(Items listed in a dataset)
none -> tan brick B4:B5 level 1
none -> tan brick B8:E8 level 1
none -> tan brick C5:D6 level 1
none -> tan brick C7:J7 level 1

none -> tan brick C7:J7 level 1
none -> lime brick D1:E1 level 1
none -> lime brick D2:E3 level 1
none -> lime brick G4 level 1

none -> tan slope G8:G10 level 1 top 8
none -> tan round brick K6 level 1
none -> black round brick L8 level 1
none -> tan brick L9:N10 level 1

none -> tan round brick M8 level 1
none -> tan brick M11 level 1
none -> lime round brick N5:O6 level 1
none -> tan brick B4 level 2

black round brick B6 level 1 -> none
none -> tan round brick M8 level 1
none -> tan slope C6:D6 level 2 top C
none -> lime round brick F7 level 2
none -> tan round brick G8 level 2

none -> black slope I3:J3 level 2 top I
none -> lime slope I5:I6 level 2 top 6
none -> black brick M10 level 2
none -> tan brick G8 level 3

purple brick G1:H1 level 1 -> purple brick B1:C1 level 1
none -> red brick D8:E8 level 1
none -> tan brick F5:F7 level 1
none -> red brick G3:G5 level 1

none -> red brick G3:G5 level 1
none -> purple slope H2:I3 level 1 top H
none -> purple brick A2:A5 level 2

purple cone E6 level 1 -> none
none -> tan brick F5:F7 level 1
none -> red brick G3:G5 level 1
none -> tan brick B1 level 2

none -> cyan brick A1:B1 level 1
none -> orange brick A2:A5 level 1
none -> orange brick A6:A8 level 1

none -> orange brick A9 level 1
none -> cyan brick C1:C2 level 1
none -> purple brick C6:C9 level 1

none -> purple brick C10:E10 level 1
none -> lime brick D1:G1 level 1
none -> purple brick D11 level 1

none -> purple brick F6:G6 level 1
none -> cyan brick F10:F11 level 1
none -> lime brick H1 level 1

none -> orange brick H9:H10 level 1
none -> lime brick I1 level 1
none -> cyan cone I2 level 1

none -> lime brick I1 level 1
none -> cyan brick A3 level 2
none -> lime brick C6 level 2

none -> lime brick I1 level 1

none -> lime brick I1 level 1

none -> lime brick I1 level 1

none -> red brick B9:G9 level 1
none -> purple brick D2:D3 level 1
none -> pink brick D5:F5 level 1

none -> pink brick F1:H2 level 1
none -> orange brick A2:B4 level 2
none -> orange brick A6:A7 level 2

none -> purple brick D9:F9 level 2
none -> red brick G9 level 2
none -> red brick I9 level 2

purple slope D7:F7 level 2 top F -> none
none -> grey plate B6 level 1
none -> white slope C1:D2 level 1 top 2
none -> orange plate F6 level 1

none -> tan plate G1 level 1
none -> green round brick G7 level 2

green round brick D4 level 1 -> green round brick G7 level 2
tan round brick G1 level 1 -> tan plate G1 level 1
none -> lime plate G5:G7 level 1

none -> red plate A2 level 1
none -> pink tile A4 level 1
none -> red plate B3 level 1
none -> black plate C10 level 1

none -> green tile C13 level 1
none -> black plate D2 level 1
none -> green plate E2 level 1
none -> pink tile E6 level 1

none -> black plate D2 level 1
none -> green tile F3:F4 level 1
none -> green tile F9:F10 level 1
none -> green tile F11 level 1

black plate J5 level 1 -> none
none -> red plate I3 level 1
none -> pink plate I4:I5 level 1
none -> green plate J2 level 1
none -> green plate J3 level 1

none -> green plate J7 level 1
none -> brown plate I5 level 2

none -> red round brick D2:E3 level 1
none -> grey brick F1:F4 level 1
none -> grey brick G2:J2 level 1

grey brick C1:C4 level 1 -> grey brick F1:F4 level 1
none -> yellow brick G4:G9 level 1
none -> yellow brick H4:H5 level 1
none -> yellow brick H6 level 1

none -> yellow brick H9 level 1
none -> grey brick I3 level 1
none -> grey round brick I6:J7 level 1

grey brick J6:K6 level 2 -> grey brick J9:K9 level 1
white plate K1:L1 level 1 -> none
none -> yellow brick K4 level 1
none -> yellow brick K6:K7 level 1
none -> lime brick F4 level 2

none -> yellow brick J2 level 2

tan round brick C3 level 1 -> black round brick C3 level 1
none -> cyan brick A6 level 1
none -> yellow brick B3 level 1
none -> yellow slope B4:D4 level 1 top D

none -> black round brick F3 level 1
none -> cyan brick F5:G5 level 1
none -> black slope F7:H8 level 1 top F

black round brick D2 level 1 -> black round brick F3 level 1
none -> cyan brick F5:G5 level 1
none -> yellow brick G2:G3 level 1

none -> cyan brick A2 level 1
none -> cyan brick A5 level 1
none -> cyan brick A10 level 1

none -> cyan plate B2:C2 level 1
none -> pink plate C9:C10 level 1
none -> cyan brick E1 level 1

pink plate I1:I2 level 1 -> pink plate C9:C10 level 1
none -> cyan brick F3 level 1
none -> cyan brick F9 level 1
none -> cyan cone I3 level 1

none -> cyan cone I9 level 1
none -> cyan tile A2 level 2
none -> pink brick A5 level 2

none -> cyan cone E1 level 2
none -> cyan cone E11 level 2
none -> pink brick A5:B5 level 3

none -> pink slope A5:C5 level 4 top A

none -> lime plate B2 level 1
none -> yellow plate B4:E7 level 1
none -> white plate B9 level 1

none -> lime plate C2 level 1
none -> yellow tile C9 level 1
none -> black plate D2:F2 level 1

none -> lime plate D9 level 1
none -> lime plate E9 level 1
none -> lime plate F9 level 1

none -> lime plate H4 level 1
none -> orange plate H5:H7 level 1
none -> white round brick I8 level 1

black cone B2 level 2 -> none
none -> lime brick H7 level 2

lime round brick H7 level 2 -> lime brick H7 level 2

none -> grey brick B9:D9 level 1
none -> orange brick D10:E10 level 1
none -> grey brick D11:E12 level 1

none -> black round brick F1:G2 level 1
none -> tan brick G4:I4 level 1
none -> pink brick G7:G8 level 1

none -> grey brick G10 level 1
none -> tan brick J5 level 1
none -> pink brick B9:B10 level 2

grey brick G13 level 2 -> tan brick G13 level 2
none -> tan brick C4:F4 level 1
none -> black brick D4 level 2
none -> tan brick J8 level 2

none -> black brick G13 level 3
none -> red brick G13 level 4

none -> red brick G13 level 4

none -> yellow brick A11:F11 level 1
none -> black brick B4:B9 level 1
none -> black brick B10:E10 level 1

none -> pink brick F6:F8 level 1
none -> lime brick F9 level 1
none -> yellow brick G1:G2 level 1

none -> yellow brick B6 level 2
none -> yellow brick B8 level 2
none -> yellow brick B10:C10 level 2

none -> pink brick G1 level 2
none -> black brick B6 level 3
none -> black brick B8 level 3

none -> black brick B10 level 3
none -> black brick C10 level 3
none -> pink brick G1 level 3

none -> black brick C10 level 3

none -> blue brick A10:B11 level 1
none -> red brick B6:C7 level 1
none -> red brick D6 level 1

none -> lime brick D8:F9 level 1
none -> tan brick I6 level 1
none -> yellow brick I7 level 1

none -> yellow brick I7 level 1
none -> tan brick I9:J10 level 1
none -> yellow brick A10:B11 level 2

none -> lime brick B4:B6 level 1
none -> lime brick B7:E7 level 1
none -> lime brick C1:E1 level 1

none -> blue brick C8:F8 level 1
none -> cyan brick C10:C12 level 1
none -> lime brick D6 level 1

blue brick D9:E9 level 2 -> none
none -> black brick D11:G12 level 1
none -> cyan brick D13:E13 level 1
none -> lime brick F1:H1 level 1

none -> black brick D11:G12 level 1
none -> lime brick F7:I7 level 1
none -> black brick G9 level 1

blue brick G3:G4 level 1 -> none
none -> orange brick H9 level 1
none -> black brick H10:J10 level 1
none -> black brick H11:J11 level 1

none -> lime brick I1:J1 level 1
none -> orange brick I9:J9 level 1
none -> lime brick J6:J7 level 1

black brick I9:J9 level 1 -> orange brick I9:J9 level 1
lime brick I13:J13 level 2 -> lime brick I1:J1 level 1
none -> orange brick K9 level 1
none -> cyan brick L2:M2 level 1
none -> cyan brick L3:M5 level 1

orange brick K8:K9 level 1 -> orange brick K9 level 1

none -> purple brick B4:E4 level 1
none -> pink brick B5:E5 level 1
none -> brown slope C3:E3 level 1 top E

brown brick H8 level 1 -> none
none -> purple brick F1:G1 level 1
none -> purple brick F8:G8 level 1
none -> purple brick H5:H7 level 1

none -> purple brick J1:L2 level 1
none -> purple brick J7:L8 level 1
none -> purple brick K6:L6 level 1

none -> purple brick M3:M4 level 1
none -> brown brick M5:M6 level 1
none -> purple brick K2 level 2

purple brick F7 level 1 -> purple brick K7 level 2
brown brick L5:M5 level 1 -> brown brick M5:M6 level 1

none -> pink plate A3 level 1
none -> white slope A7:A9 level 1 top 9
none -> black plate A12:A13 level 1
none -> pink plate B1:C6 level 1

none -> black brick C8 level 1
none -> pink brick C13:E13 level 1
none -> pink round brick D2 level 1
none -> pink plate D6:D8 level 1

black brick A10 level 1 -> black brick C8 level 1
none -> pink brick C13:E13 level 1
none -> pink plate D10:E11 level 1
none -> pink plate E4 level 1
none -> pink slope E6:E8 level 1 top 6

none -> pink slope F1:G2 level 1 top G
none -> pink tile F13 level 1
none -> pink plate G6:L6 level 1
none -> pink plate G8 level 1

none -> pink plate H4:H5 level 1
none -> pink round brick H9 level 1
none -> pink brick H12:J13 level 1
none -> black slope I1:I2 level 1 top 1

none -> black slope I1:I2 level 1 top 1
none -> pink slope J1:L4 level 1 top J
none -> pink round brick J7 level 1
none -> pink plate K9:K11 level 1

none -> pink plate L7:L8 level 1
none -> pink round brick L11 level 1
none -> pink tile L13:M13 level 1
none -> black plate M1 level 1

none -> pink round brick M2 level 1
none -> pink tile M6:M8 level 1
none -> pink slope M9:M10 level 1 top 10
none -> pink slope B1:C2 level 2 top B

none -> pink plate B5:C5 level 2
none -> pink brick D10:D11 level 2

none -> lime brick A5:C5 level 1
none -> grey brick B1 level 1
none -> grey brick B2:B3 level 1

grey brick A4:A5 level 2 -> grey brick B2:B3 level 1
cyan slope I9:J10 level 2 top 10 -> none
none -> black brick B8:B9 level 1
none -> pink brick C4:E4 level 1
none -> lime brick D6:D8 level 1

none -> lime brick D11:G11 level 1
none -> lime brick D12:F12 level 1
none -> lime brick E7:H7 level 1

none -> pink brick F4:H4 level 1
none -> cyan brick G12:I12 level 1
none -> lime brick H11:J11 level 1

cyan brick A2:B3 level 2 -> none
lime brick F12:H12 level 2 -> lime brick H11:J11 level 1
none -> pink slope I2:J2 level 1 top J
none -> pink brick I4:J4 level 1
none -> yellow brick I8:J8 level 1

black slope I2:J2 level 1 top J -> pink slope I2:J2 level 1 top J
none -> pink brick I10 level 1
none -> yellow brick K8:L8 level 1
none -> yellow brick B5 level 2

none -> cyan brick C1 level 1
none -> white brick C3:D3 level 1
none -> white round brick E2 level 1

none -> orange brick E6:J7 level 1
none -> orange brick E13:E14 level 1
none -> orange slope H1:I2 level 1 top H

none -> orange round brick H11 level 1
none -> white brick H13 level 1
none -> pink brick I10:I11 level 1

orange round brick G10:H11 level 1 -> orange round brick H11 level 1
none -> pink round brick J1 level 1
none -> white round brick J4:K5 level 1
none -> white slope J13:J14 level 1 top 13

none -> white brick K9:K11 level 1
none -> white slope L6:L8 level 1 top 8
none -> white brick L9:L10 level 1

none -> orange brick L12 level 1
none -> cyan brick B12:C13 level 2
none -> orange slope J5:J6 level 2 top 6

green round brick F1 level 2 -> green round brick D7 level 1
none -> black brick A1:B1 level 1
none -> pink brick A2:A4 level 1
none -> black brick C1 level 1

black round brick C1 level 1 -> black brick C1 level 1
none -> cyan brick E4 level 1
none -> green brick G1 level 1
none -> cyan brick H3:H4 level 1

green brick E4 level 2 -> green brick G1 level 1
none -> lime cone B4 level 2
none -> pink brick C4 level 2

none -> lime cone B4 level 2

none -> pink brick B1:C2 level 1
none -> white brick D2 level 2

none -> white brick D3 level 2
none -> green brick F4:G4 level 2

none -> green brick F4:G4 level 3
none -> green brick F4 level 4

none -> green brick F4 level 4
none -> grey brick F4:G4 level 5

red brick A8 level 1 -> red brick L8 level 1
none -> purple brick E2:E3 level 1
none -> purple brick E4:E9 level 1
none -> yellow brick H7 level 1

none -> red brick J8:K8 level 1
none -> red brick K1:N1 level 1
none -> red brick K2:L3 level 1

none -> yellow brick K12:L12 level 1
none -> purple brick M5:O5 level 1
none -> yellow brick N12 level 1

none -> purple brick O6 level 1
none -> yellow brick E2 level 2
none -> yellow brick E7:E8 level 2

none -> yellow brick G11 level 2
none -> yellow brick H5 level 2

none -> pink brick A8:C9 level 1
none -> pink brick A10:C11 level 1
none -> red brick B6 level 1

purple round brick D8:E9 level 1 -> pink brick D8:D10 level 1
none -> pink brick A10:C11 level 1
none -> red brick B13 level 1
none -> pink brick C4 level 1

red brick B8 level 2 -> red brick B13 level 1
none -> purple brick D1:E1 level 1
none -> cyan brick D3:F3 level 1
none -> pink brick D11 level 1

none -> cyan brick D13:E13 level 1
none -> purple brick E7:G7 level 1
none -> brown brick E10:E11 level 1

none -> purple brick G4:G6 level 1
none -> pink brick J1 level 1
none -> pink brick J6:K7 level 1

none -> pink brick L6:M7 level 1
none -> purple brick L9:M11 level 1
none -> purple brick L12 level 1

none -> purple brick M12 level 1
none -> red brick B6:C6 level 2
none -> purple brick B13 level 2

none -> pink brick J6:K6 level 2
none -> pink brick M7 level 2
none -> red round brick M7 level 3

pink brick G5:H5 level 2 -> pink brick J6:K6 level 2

- Exercise directions
What lines above mention "cone"? Copy each one.

- Exercise output
purple cone E6 level 1 -> none
none -> cyan cone I2 level 1
none -> cyan cone I3 level 1
none -> cyan cone I9 level 1
none -> cyan cone E1 level 2
none -> cyan cone E11 level 2
black cone B2 level 2 -> none
none -> lime cone B4 level 2
none -> lime cone B4 level 2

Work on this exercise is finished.